Would you quote every entry exactly, dropping only the pictures?

++++++

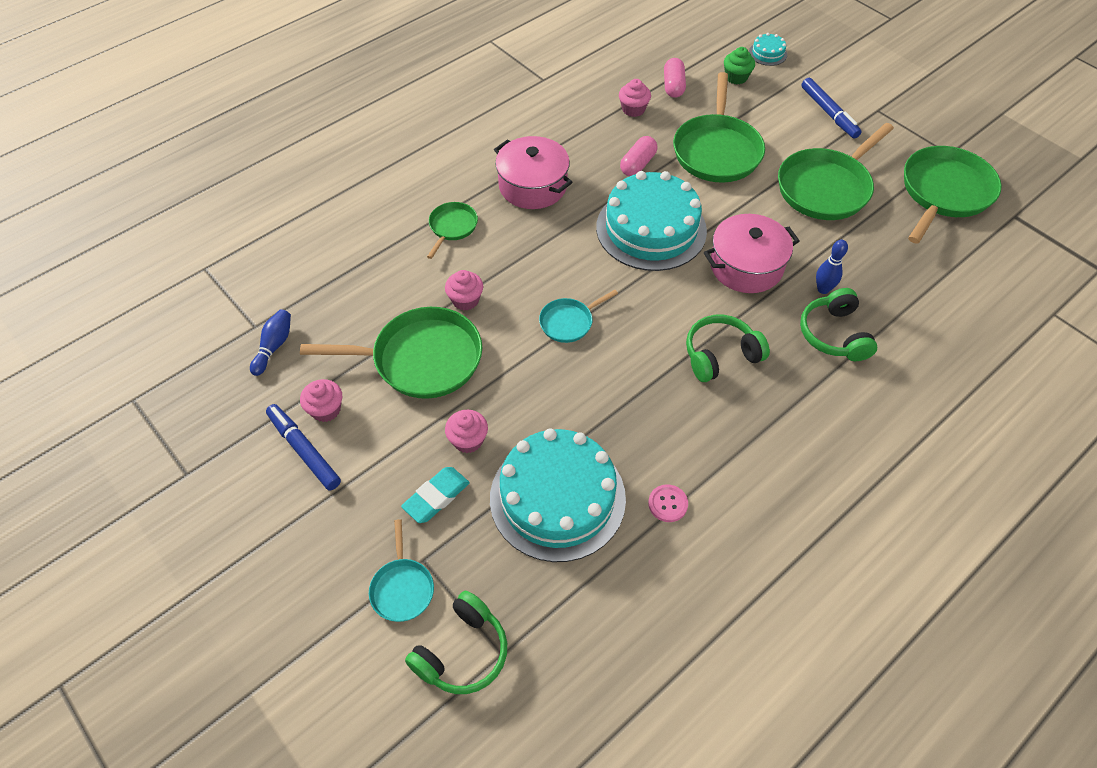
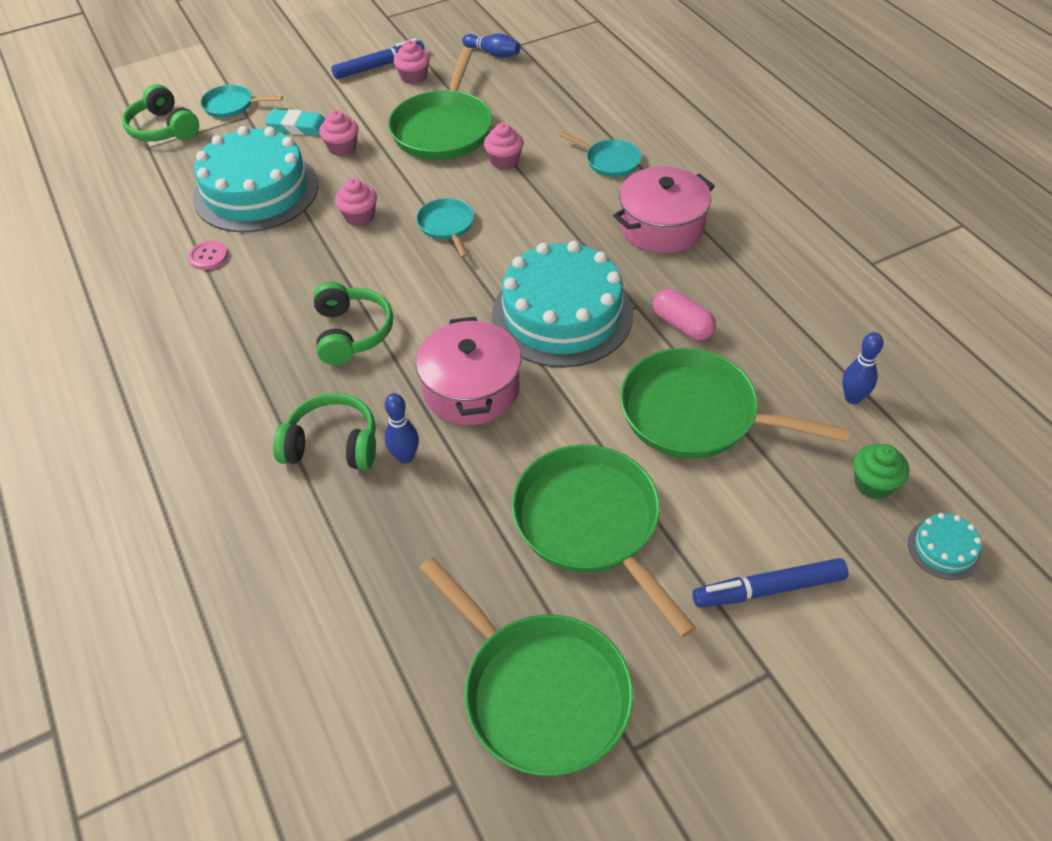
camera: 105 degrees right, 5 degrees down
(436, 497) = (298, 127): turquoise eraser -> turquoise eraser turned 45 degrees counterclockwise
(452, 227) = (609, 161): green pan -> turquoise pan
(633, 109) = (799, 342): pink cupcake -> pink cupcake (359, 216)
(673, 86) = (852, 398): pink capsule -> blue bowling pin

++++++

▶ [Answer section]
camera: 105 degrees right, 5 degrees down
(436, 497) = (298, 127): turquoise eraser -> turquoise eraser turned 45 degrees counterclockwise
(452, 227) = (609, 161): green pan -> turquoise pan
(633, 109) = (799, 342): pink cupcake -> pink cupcake (359, 216)
(673, 86) = (852, 398): pink capsule -> blue bowling pin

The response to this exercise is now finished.